* [Your assignment]
Look through the data below for the line with "[426 122 476 154] (first image)" and the line with "[329 268 412 311]", then output those two and all lines in between, exactly as written.

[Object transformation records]
· · · · · · ·

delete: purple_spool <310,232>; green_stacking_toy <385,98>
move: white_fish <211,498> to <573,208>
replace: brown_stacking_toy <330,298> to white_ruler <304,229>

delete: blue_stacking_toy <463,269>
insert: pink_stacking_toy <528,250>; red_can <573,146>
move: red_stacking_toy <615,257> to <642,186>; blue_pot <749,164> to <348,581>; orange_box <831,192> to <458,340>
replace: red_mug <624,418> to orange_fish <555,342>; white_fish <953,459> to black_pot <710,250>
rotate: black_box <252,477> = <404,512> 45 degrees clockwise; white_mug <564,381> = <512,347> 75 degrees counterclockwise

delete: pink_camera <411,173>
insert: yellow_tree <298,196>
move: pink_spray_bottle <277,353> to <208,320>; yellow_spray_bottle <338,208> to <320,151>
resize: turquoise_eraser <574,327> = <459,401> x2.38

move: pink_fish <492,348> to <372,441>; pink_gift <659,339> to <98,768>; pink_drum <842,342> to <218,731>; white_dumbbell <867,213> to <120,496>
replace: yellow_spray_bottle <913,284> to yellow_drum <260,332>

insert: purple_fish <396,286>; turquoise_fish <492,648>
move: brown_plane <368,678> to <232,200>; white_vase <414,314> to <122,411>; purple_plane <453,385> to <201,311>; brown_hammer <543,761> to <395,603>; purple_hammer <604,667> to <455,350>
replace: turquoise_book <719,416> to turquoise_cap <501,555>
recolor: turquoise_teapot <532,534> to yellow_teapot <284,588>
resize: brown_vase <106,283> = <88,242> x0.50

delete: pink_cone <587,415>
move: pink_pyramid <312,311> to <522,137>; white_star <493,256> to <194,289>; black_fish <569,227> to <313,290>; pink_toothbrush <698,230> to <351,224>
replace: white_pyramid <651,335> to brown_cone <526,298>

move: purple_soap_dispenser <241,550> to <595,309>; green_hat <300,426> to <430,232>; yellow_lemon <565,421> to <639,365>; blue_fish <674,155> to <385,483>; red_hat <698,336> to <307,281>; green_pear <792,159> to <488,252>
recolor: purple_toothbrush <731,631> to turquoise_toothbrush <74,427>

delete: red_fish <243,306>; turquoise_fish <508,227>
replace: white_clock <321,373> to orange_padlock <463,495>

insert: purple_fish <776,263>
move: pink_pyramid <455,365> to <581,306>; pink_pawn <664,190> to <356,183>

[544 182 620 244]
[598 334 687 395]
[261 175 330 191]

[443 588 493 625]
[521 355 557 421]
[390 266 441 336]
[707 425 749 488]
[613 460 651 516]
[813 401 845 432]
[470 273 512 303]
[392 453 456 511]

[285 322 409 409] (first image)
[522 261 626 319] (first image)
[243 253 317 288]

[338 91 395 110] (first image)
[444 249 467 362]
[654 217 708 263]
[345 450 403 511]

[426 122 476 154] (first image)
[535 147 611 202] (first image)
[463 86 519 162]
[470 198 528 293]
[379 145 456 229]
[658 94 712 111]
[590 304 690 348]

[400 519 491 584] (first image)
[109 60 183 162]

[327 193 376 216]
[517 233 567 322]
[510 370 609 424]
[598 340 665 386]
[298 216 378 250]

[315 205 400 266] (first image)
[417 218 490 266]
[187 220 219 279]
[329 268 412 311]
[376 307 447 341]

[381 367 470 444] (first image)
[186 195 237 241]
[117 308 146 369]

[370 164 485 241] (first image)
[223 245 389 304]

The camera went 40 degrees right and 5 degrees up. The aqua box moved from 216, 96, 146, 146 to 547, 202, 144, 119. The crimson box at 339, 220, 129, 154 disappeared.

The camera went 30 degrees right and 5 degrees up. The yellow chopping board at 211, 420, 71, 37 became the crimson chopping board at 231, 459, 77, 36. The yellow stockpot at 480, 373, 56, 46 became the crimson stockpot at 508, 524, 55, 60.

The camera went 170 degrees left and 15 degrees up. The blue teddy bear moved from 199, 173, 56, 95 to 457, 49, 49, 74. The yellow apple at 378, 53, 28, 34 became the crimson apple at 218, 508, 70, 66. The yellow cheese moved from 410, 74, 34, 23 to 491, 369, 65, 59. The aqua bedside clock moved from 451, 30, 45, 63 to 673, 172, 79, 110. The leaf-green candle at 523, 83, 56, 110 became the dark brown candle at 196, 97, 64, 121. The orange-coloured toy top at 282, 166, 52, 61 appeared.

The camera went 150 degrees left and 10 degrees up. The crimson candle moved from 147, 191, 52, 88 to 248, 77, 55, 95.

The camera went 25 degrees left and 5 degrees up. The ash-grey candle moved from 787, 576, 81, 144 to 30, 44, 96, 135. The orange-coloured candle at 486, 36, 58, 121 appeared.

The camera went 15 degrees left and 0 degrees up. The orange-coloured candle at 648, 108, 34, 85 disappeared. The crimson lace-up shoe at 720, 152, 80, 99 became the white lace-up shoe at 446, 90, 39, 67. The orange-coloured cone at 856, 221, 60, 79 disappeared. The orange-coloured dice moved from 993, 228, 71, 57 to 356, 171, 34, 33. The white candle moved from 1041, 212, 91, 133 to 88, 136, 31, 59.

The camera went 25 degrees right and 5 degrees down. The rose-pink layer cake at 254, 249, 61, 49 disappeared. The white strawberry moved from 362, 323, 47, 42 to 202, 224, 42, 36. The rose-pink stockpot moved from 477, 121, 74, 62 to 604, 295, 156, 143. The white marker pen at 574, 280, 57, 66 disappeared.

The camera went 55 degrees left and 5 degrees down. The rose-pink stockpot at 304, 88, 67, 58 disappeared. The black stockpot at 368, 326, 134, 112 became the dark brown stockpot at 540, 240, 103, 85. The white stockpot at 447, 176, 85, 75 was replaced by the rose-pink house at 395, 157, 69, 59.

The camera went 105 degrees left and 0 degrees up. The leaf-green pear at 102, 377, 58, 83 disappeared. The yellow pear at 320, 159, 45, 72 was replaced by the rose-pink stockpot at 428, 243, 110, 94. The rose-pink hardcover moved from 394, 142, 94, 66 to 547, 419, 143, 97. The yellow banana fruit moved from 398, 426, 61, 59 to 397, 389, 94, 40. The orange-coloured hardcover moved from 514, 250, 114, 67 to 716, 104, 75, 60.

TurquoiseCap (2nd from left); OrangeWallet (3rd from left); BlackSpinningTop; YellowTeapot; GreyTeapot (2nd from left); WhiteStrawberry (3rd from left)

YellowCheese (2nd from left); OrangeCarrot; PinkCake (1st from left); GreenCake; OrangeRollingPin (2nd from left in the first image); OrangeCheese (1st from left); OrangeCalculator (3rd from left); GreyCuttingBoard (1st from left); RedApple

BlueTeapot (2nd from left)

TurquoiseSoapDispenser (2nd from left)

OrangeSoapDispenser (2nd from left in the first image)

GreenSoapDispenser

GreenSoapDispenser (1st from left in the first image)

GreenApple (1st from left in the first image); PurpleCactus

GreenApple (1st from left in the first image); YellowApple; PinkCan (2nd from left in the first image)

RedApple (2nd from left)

· · · · · · ·

* [Solved problem]
[426 122 476 154] (first image)
[535 147 611 202] (first image)
[463 86 519 162]
[470 198 528 293]
[379 145 456 229]
[658 94 712 111]
[590 304 690 348]

[400 519 491 584] (first image)
[109 60 183 162]

[327 193 376 216]
[517 233 567 322]
[510 370 609 424]
[598 340 665 386]
[298 216 378 250]

[315 205 400 266] (first image)
[417 218 490 266]
[187 220 219 279]
[329 268 412 311]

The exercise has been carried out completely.